*** Begin section ***

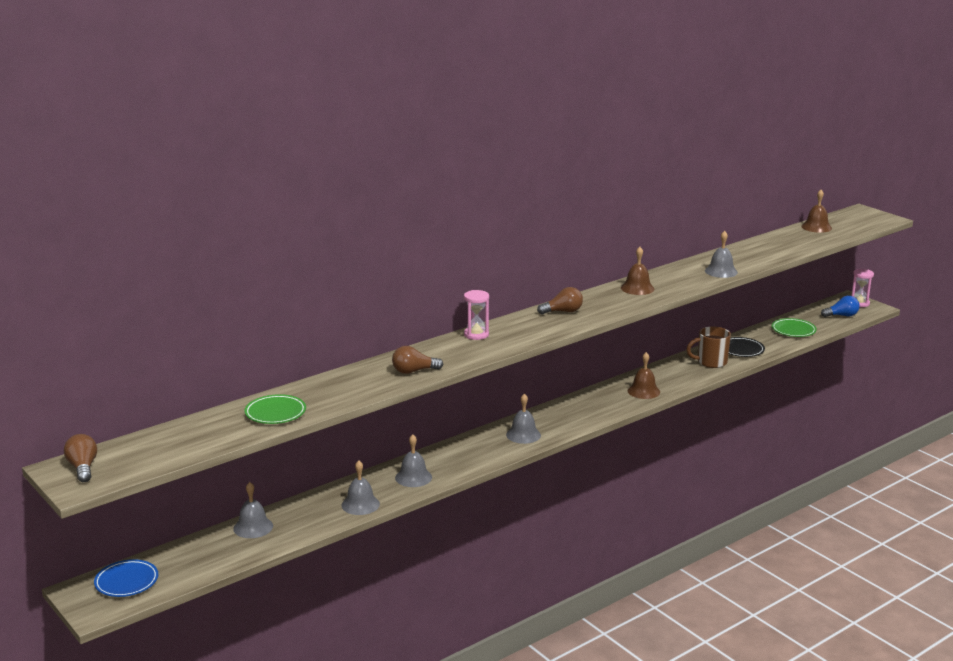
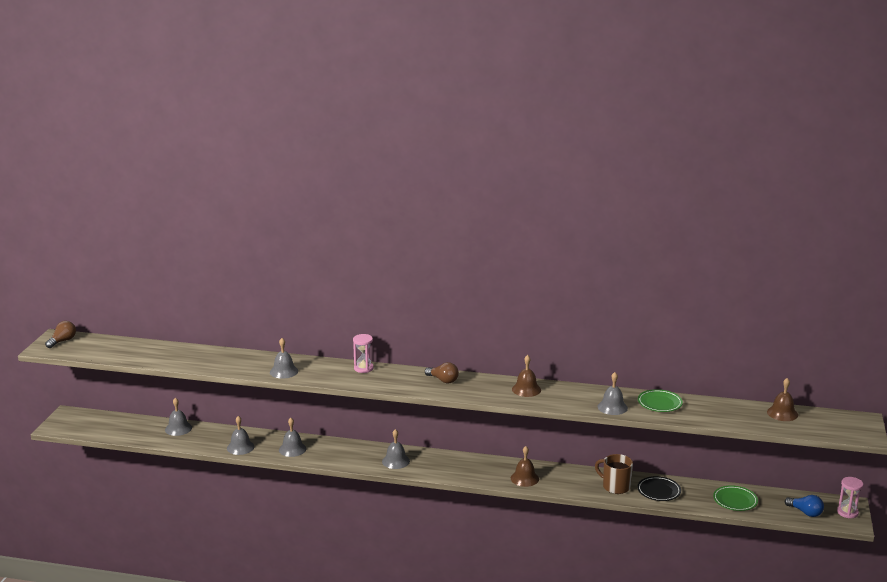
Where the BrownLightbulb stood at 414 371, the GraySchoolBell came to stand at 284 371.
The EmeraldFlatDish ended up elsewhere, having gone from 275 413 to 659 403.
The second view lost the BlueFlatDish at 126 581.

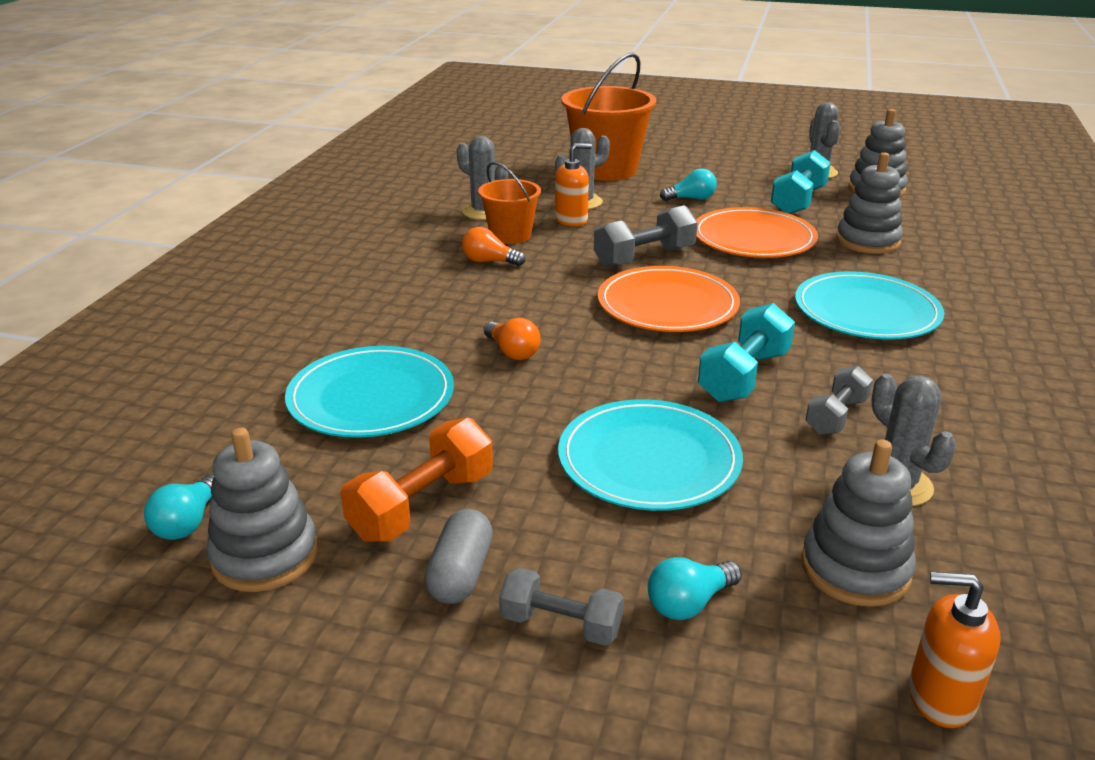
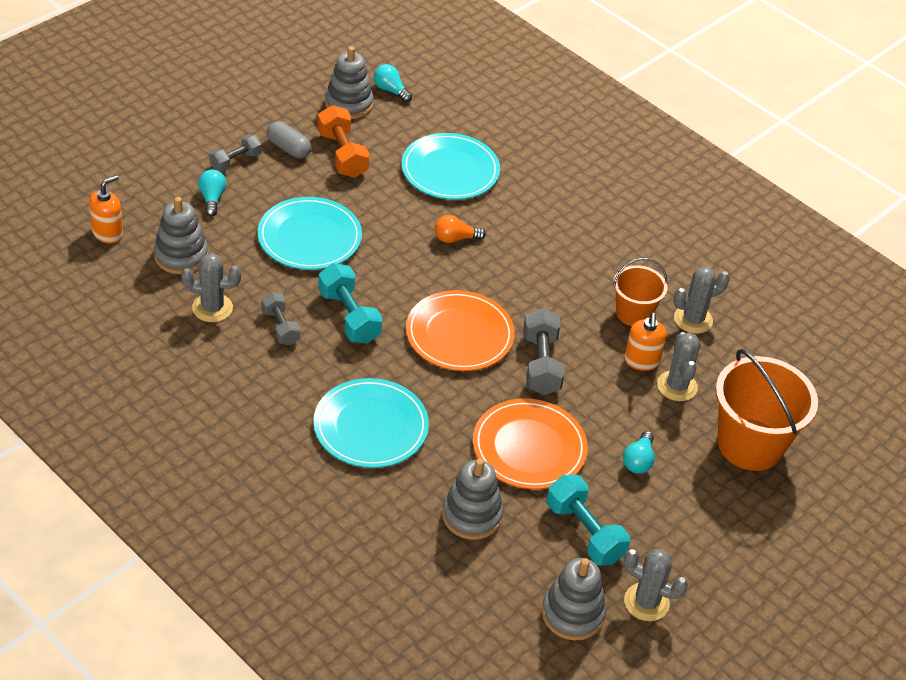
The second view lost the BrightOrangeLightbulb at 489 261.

*** End section ***

--- Task item ---
Could you write out exactly the lines running from the one with "The second view lost the BlueFlatDish" through the last line of the data above, both ends kept, and omit any picture?

--- Solution ---
The second view lost the BlueFlatDish at 126 581.

The second view lost the BrightOrangeLightbulb at 489 261.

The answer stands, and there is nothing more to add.